__What you need to do__. When checking the entries below, count every line with the word "blue", then give only that number.

══════════════════════════════

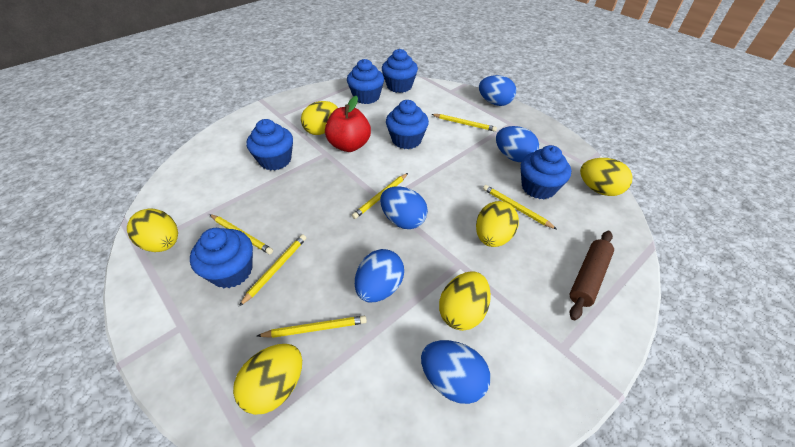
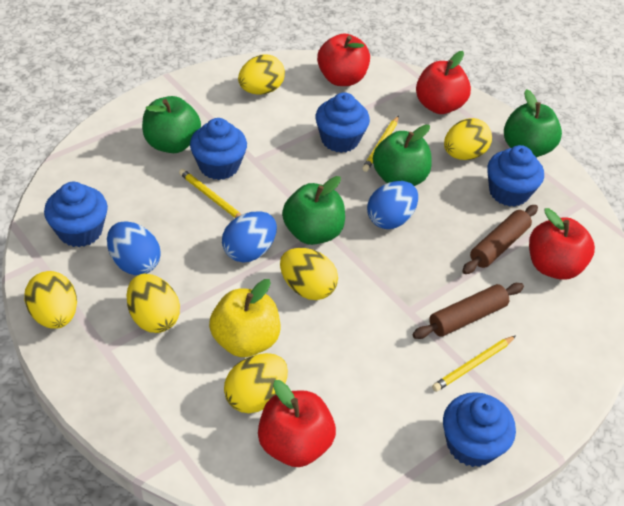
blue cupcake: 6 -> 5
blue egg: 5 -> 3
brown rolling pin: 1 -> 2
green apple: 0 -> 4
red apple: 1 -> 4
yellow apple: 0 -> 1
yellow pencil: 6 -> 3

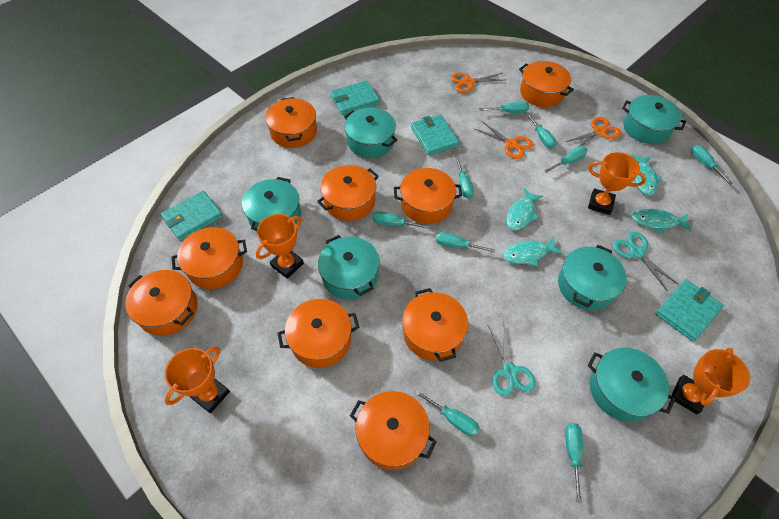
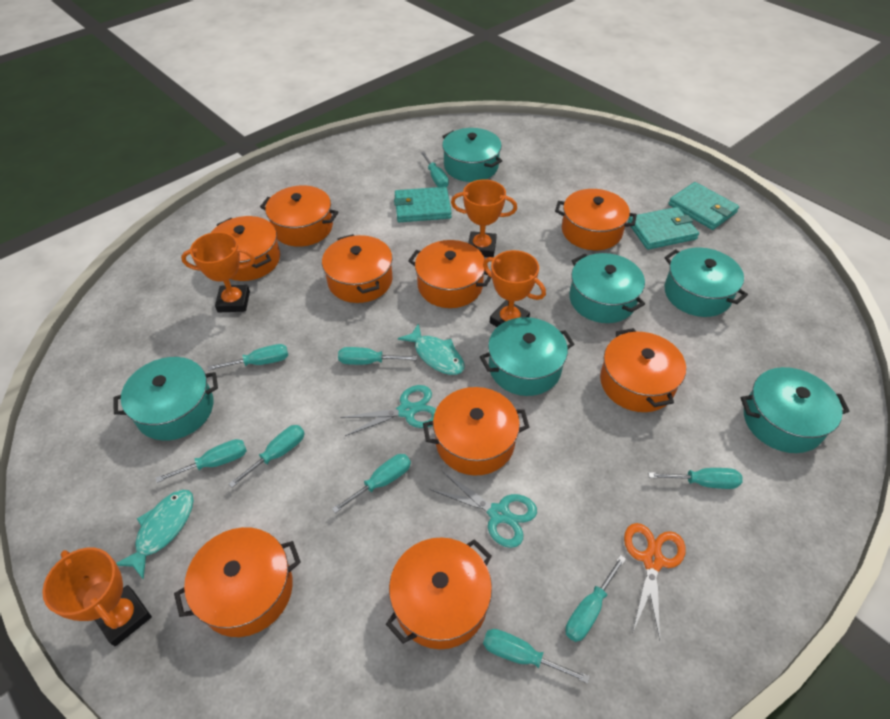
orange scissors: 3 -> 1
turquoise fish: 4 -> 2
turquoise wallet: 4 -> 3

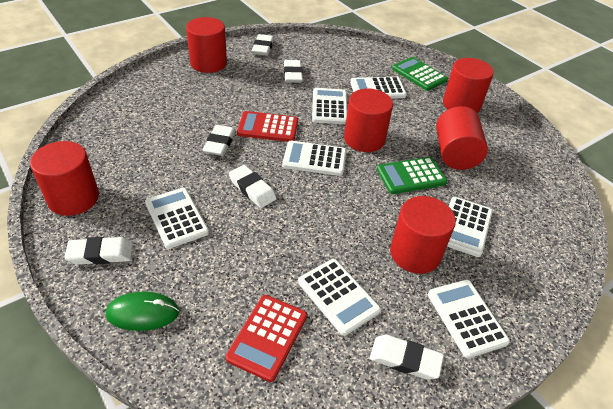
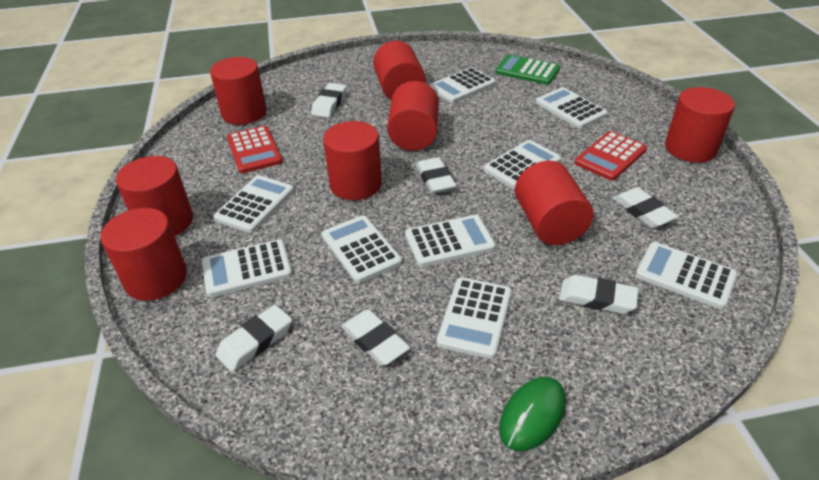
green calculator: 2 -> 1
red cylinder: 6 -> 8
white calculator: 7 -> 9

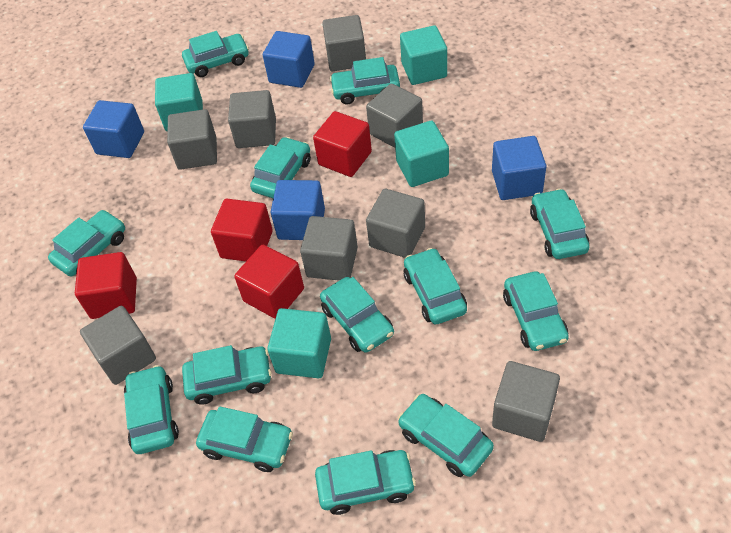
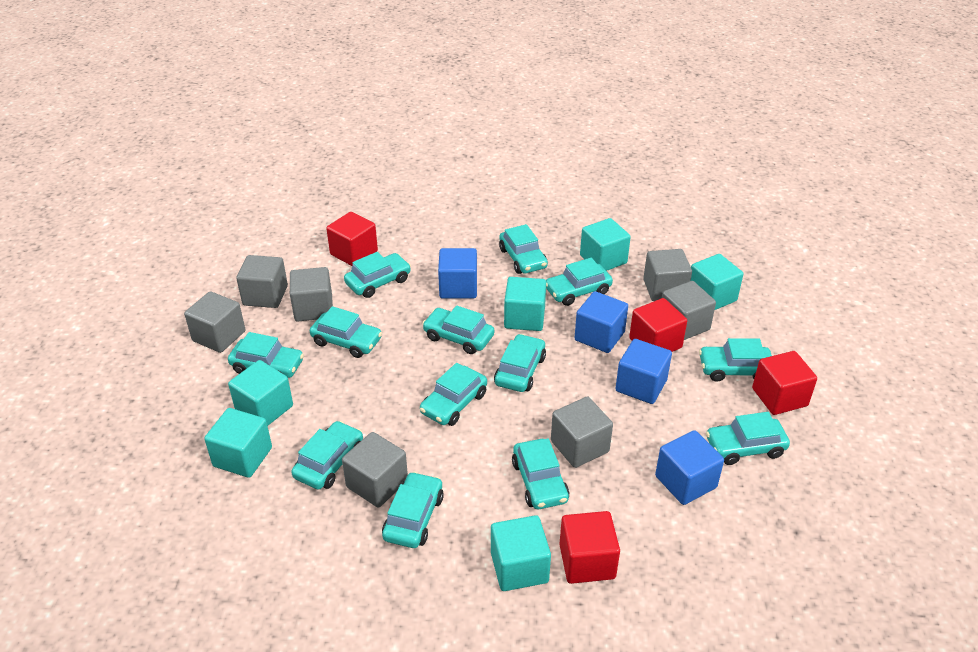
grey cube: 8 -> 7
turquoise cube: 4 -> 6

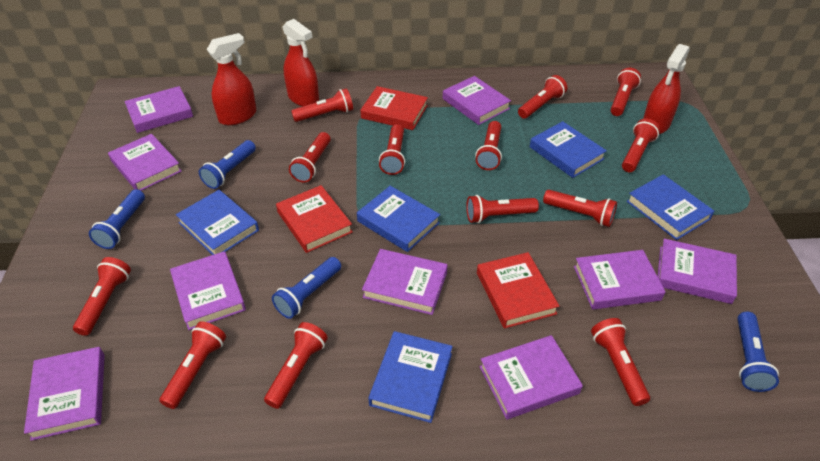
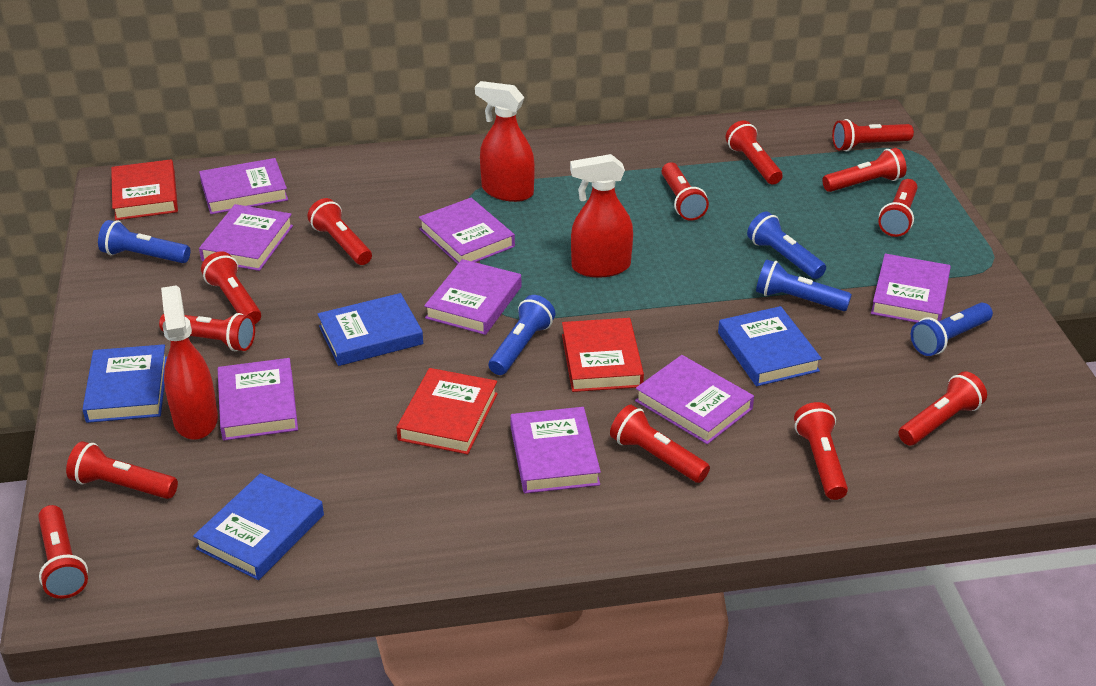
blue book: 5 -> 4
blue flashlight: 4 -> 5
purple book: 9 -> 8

══════════════════════════════

__Exercise output__. 4